*TASK TO COMPLETE:*
Which of the lines below contain the string "grey"? Copy each one.

···

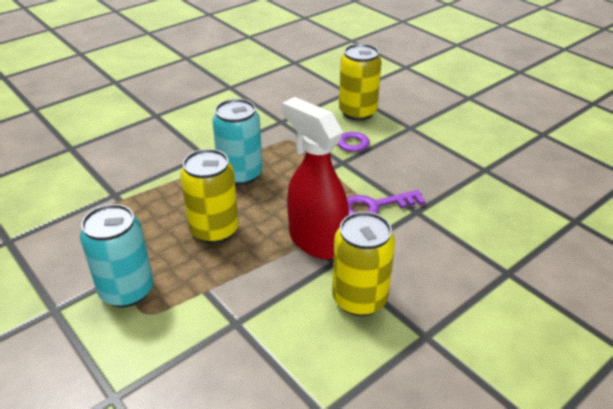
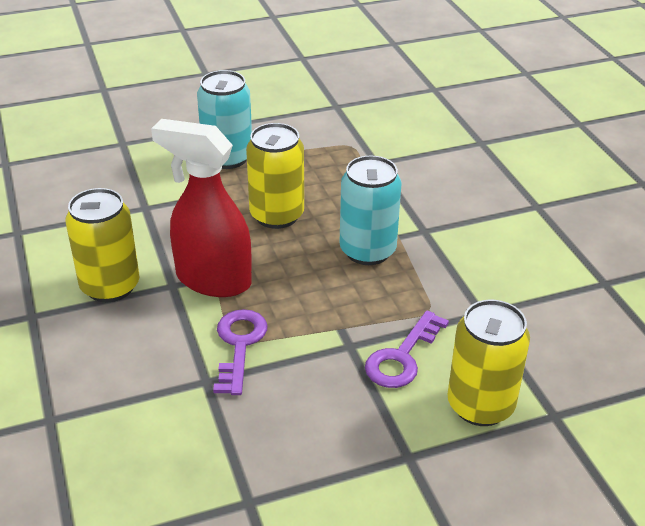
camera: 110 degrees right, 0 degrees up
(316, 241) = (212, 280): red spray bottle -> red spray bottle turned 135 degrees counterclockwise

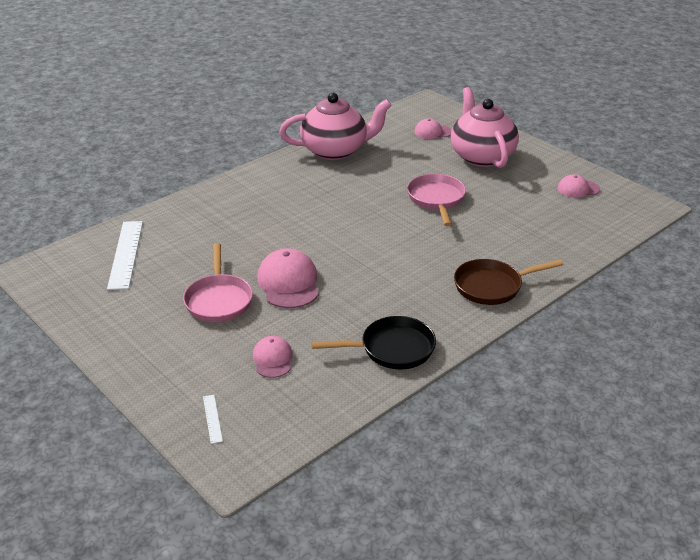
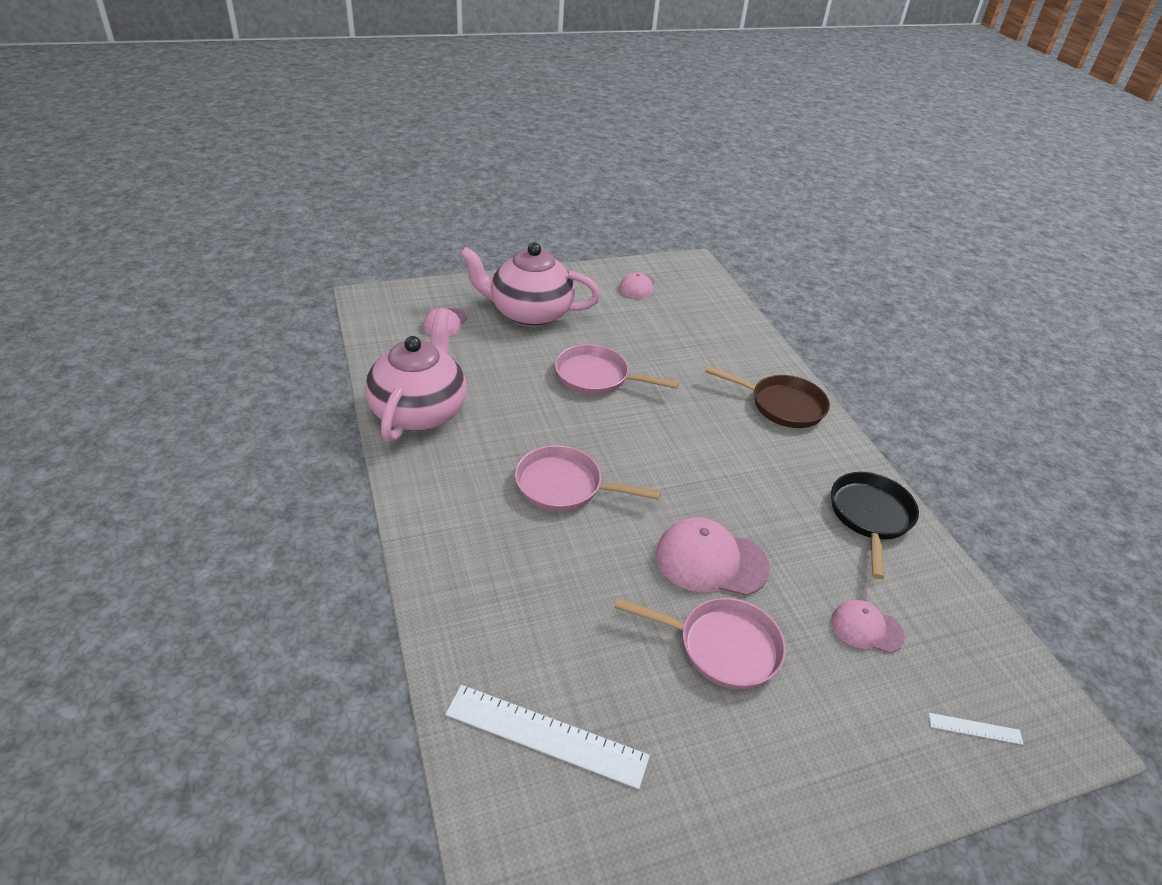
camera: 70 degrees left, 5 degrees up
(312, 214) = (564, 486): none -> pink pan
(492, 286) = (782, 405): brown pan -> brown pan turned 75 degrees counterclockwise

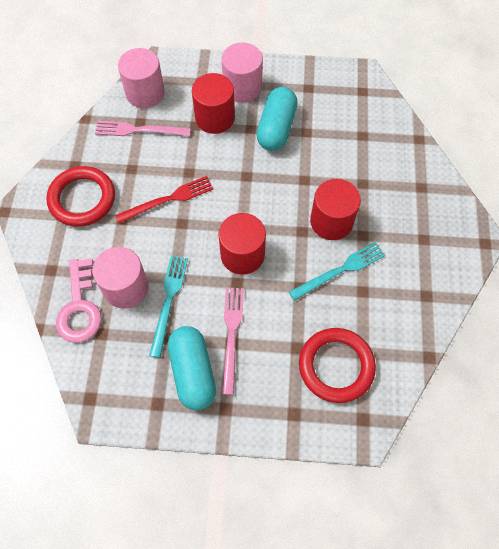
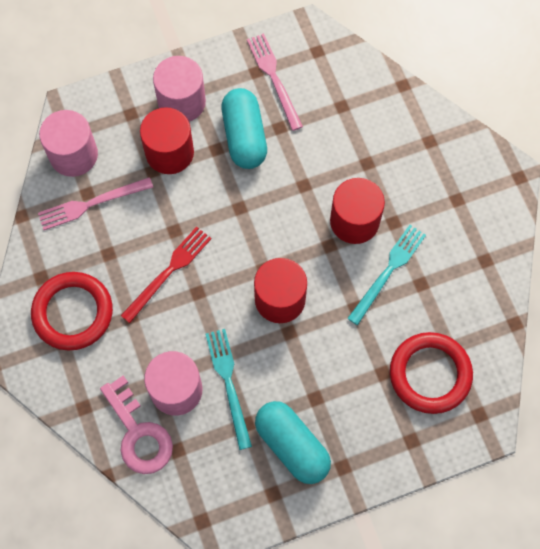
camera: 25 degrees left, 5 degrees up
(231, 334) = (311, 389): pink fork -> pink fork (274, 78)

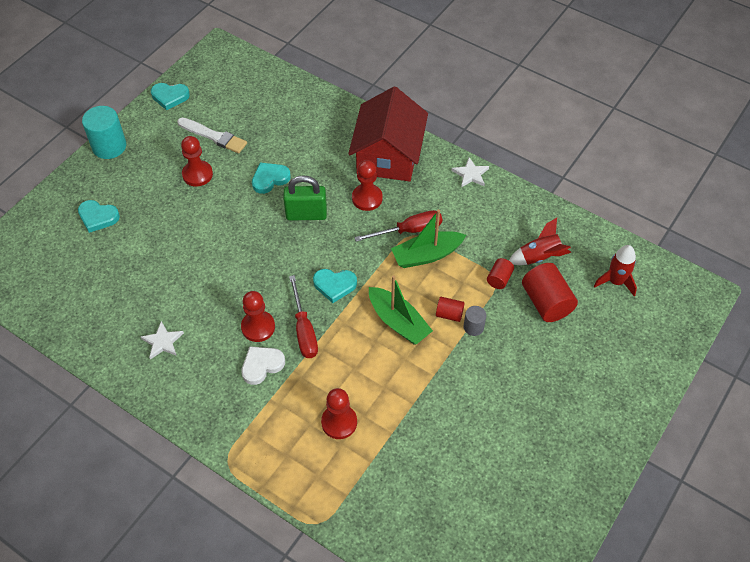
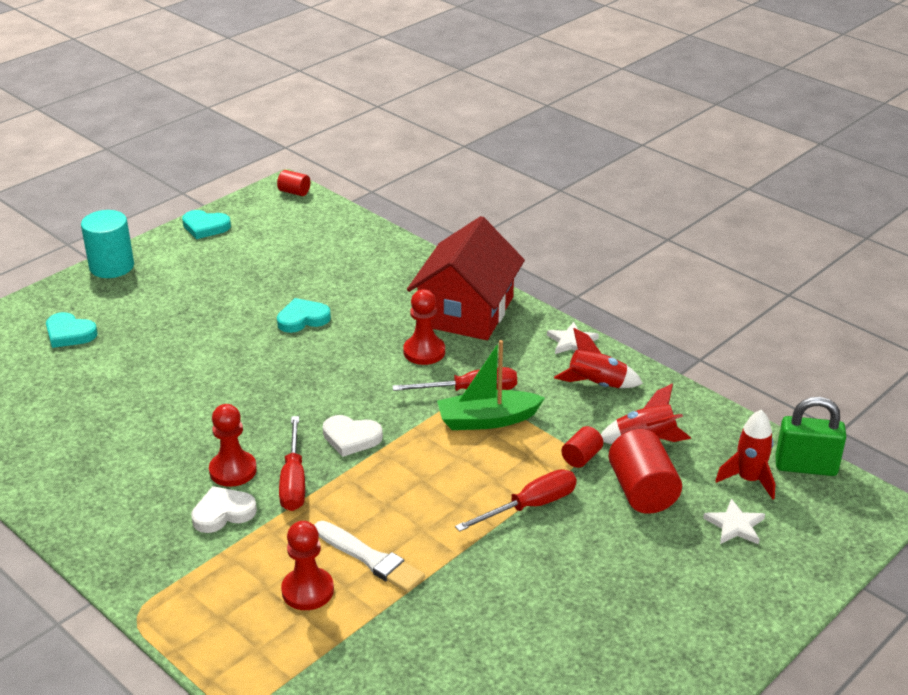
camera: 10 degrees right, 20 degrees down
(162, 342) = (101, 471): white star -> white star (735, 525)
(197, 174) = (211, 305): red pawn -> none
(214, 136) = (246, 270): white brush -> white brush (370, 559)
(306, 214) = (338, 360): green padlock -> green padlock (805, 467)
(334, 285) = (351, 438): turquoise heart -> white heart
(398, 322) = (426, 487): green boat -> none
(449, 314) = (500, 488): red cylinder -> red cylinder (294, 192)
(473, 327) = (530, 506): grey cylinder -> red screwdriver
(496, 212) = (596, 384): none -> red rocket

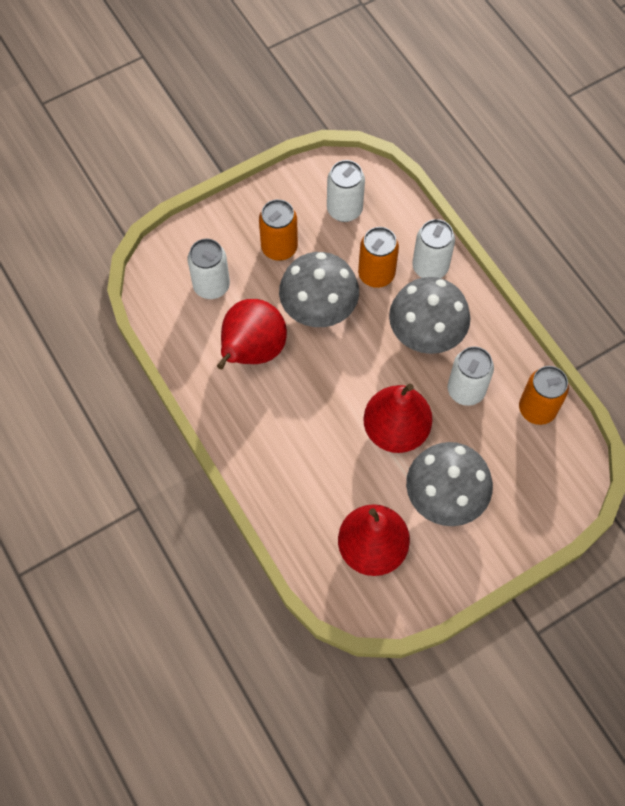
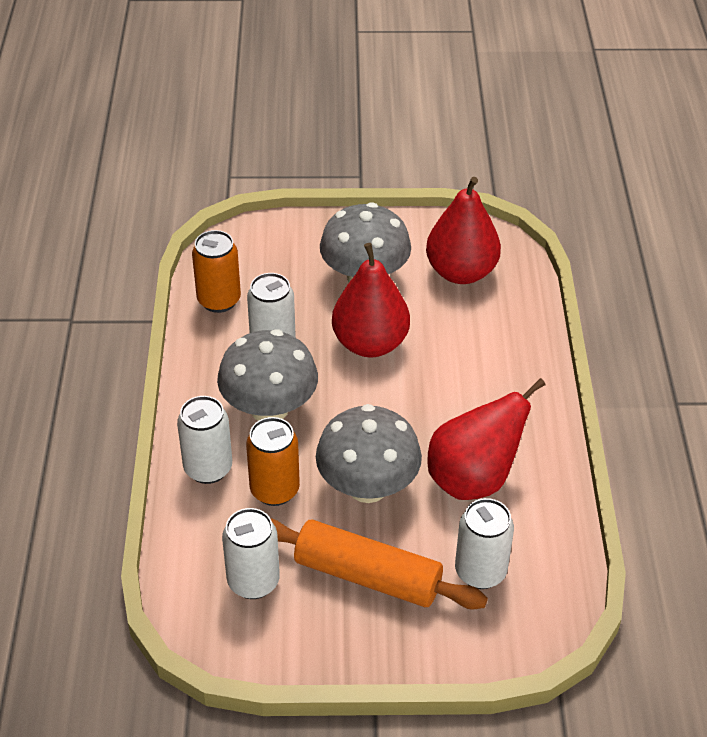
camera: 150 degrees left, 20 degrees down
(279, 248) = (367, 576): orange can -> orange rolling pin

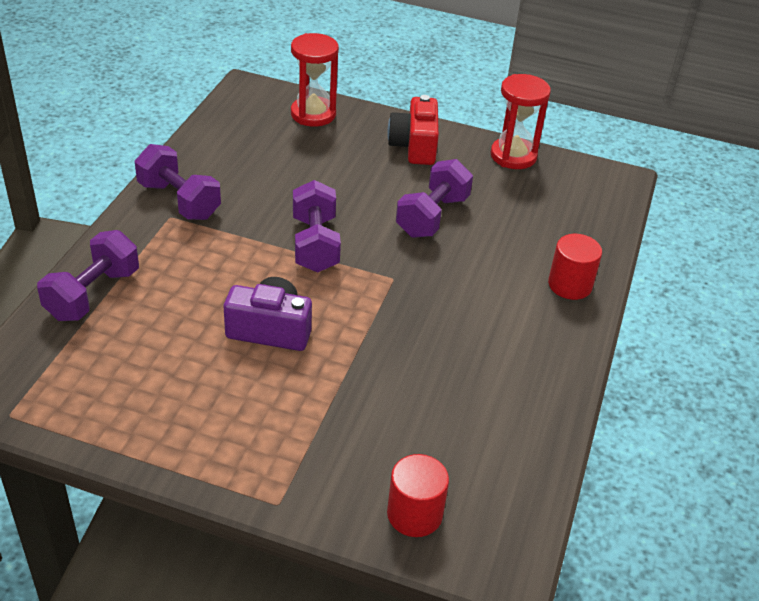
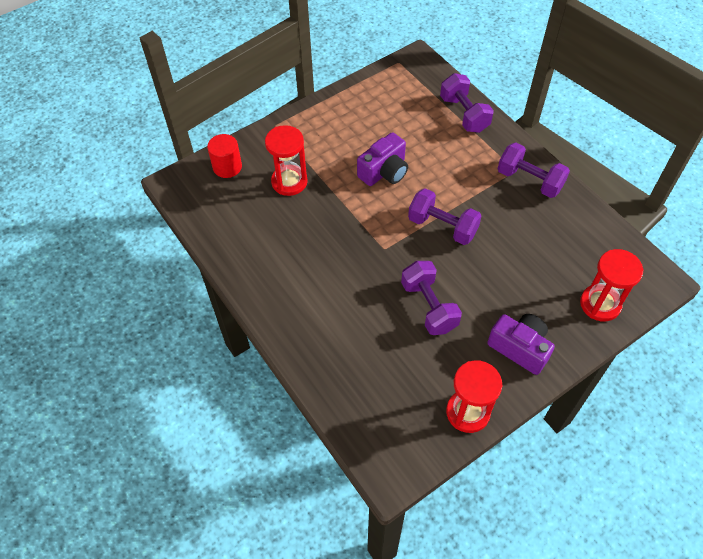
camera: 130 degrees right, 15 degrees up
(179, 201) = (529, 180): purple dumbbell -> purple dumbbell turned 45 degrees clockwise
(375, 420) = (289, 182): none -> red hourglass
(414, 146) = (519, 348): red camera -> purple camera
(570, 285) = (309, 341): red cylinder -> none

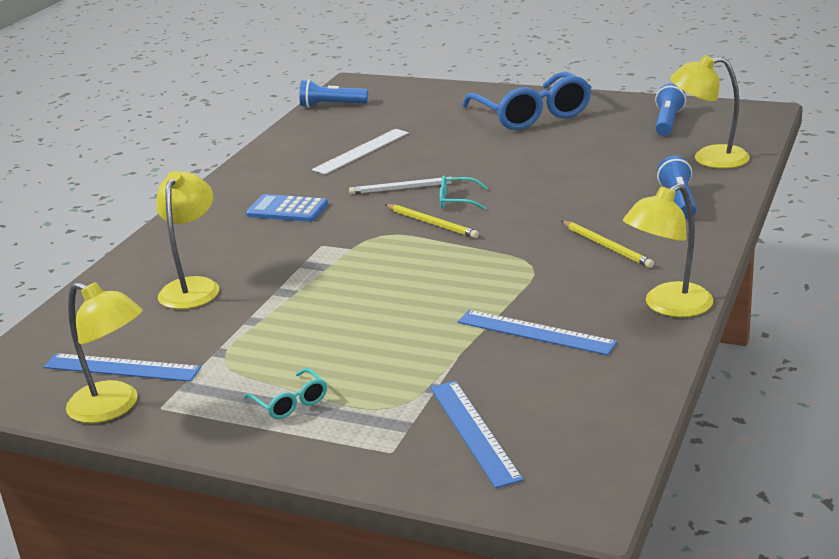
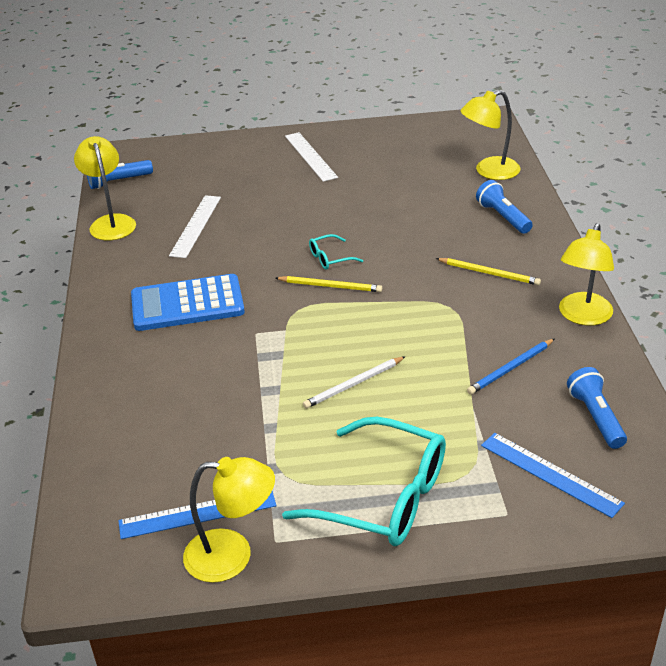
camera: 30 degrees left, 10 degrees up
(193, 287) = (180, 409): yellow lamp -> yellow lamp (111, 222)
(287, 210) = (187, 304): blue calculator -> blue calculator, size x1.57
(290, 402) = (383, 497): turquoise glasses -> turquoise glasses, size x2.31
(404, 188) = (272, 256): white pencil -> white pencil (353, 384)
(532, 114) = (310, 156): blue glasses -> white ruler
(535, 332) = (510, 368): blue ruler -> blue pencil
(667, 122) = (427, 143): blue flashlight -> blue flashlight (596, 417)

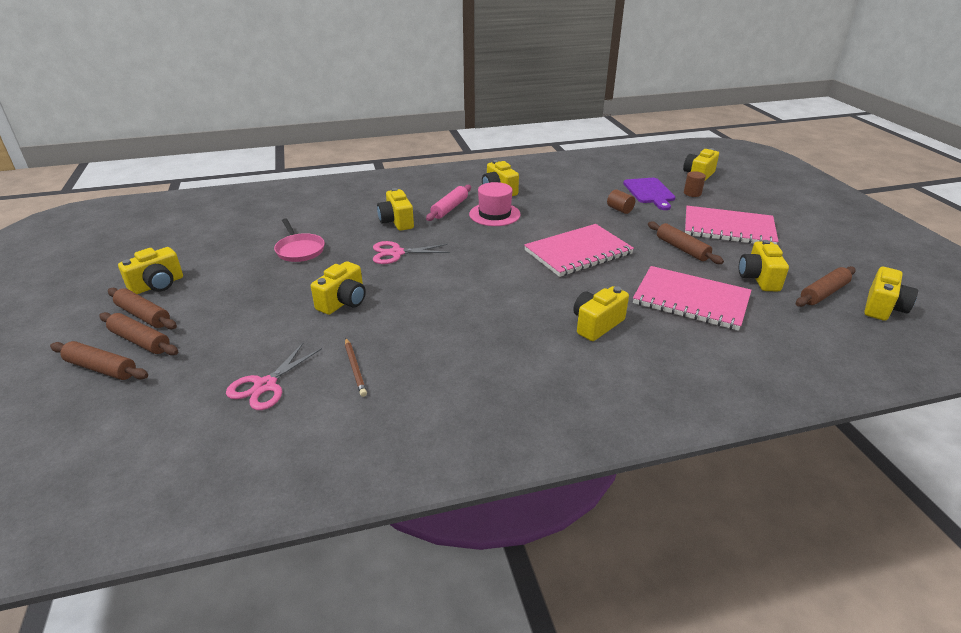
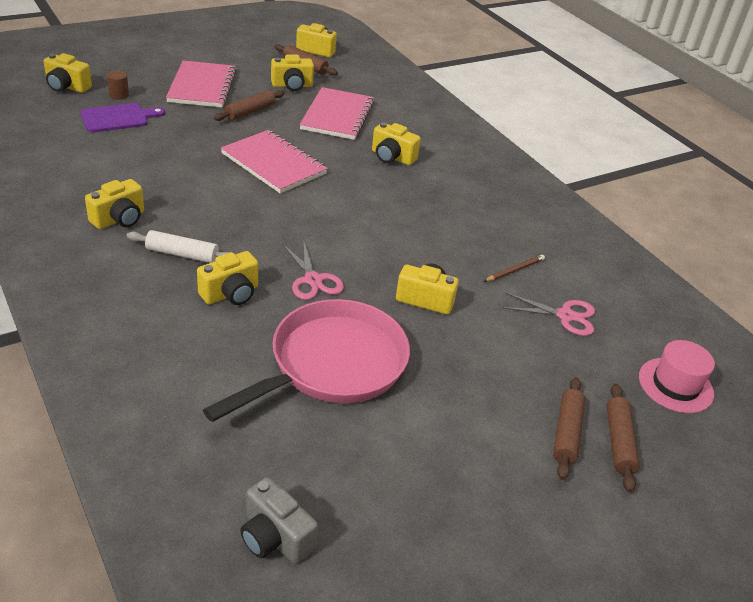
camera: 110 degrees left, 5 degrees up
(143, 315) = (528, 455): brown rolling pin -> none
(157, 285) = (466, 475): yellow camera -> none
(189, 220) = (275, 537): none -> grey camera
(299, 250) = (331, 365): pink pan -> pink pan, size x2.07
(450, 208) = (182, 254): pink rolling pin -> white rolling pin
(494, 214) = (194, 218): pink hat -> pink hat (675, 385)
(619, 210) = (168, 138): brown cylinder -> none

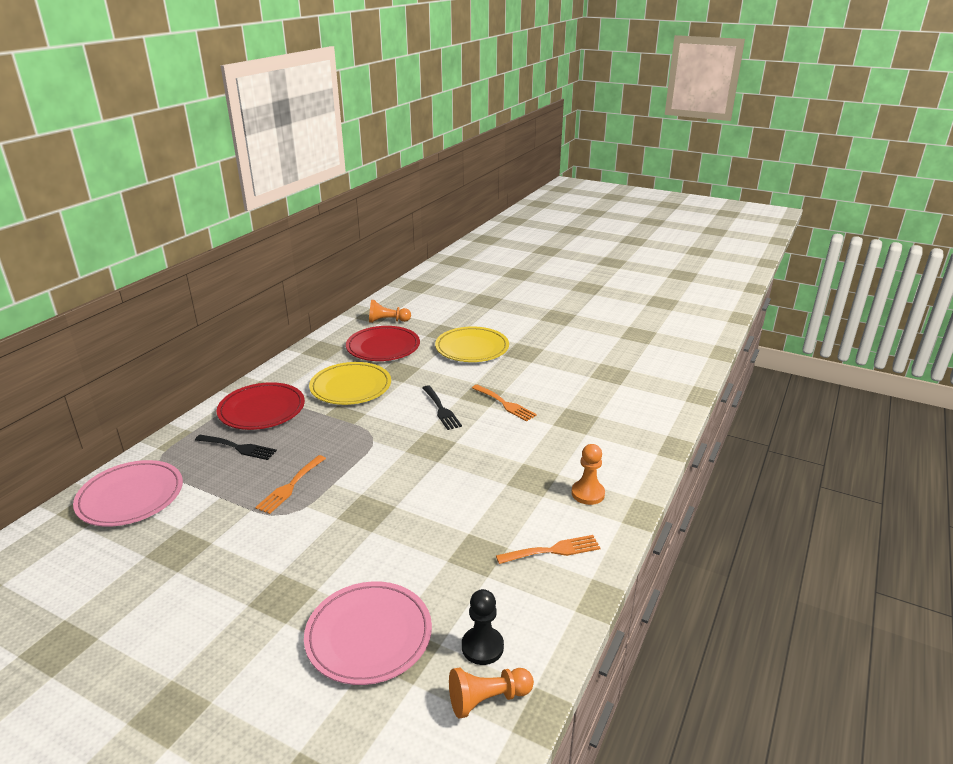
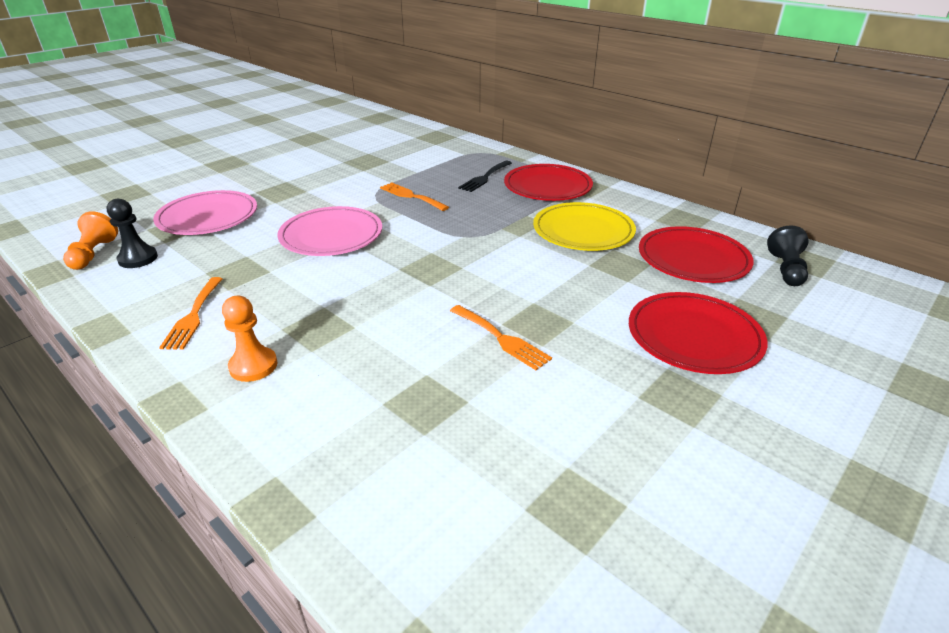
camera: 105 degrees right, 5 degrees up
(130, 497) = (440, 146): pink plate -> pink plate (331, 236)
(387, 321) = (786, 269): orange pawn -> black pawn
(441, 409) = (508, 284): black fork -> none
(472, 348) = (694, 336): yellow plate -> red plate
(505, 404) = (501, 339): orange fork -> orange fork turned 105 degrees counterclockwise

···

*WRITTEN SOLUTION:*
(473, 327) = (530, 506): grey cylinder -> red screwdriver
(189, 220) = (275, 537): none -> grey camera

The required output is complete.